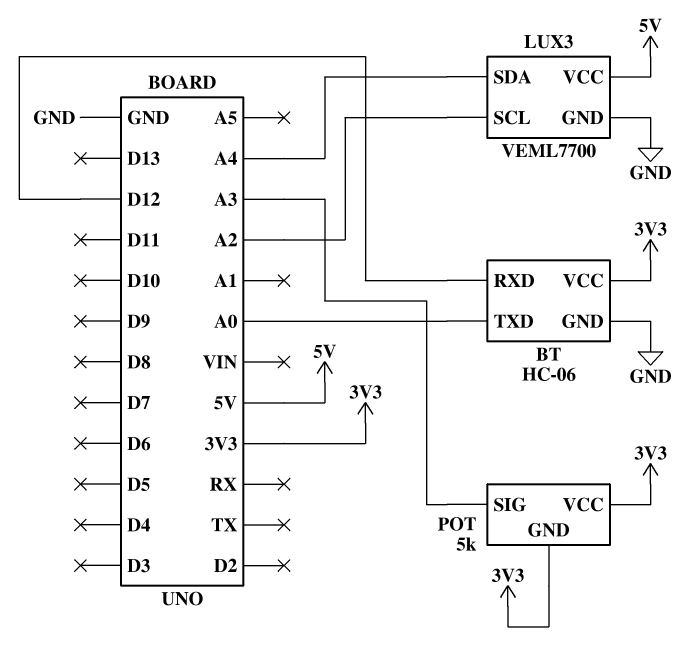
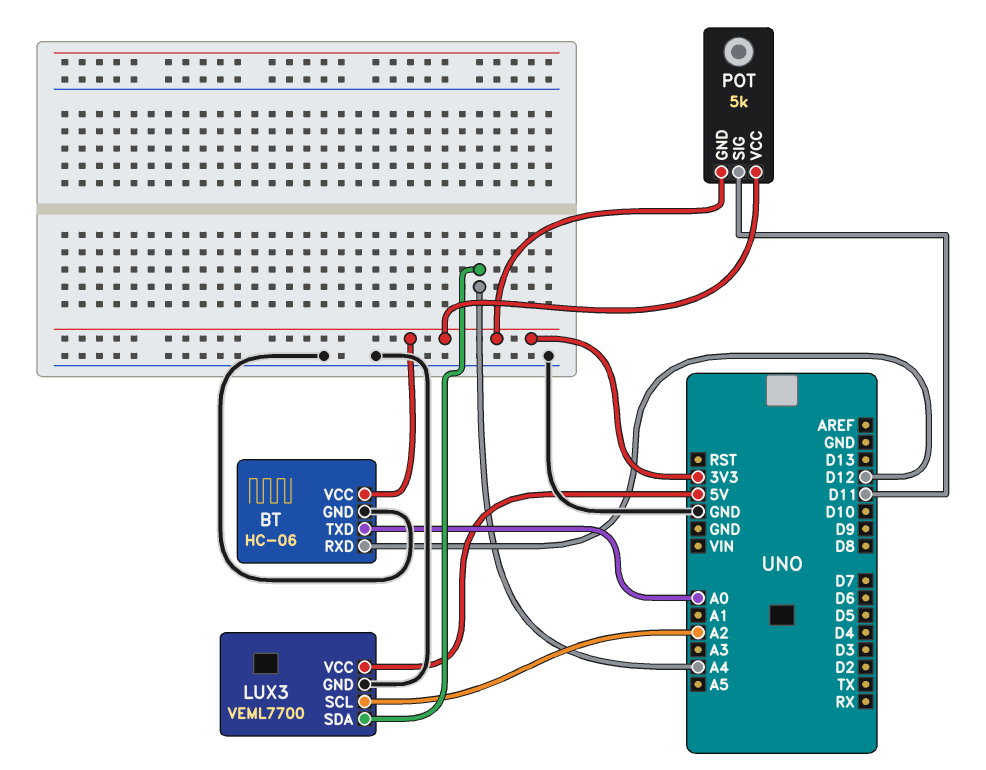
POT pin SIG: A3 -> D11

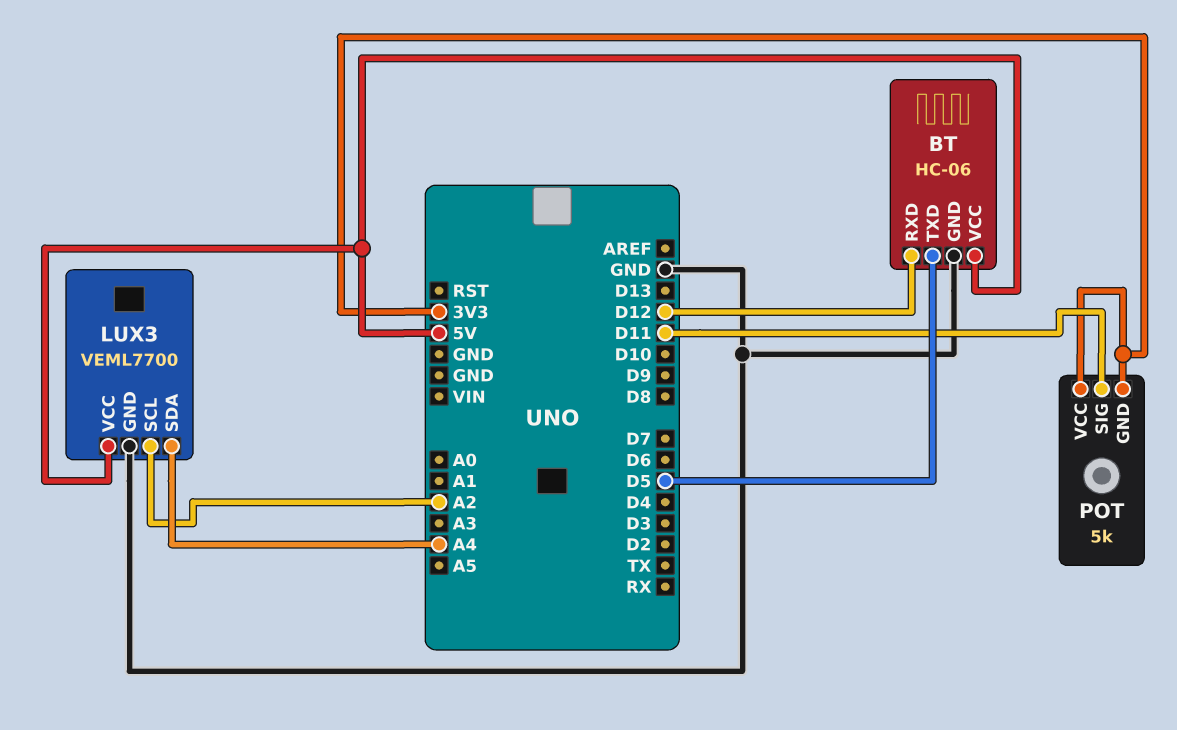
BT pin TXD: A0 -> D5
BT pin VCC: 3V3 -> 5V

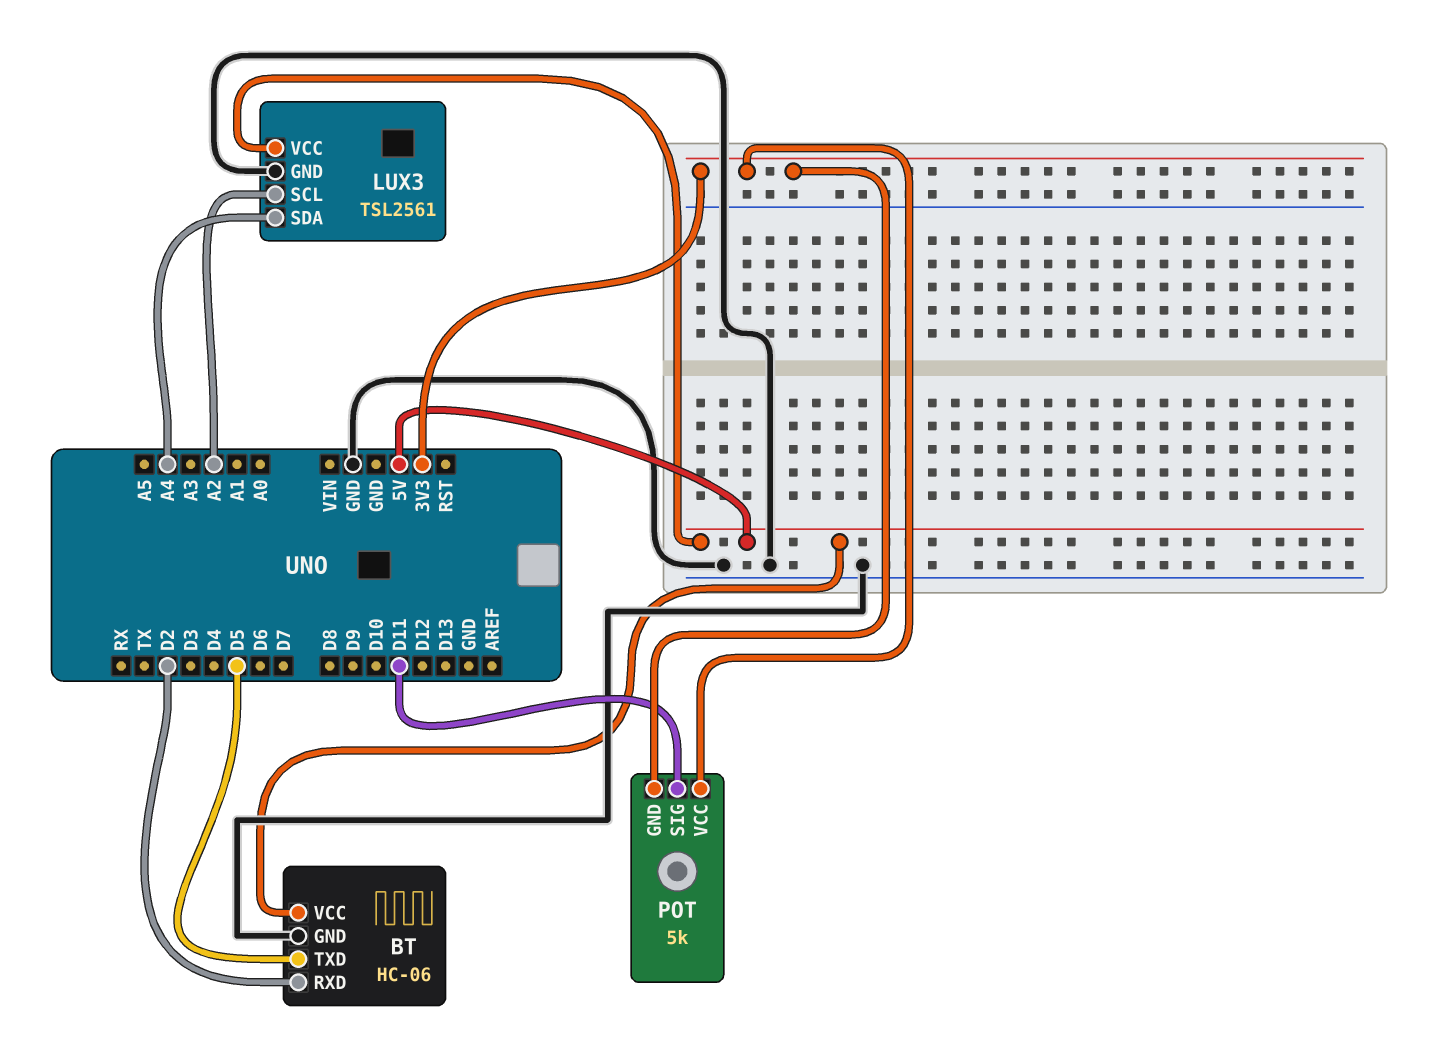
BT pin RXD: D12 -> D2
LUX3: VEML7700 -> TSL2561

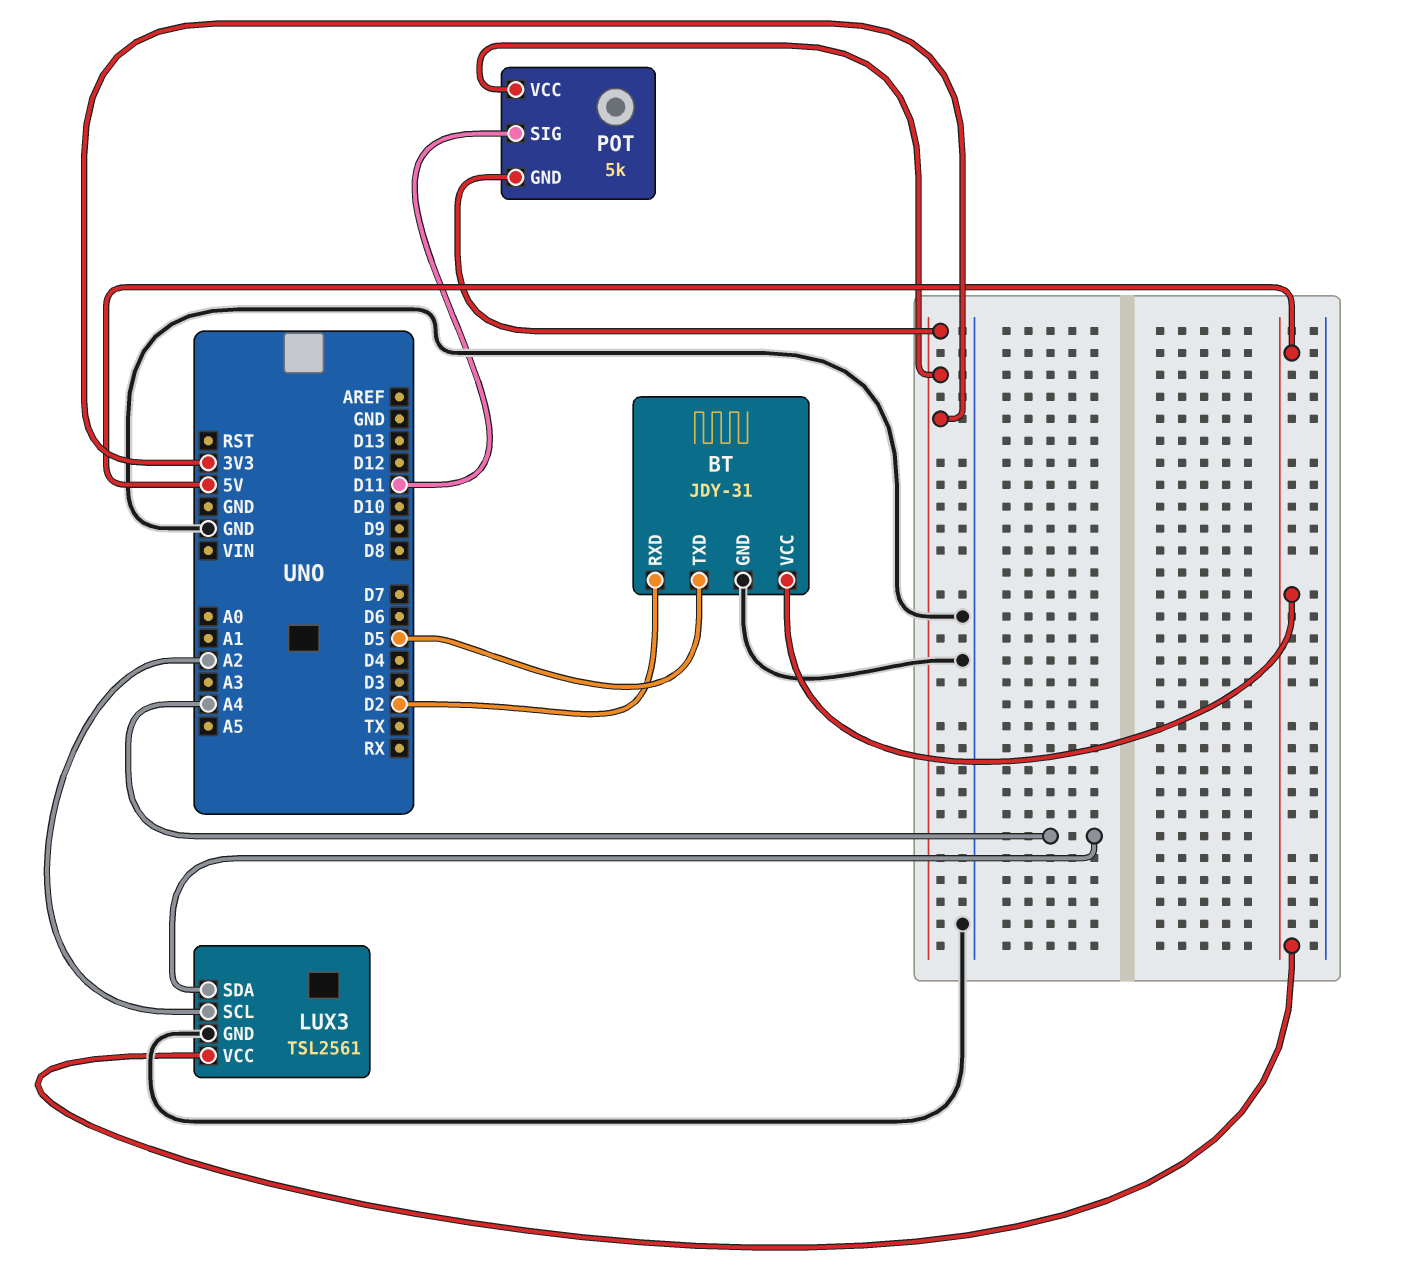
BT: HC-06 -> JDY-31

------

→ INSTRUCTIONS FOR THE TASK:
Please restate the entries word for word, with all pictures left out.

→ ANSWER TO THIS TASK:
POT pin SIG: A3 -> D11

BT pin TXD: A0 -> D5
BT pin VCC: 3V3 -> 5V

BT pin RXD: D12 -> D2
LUX3: VEML7700 -> TSL2561

BT: HC-06 -> JDY-31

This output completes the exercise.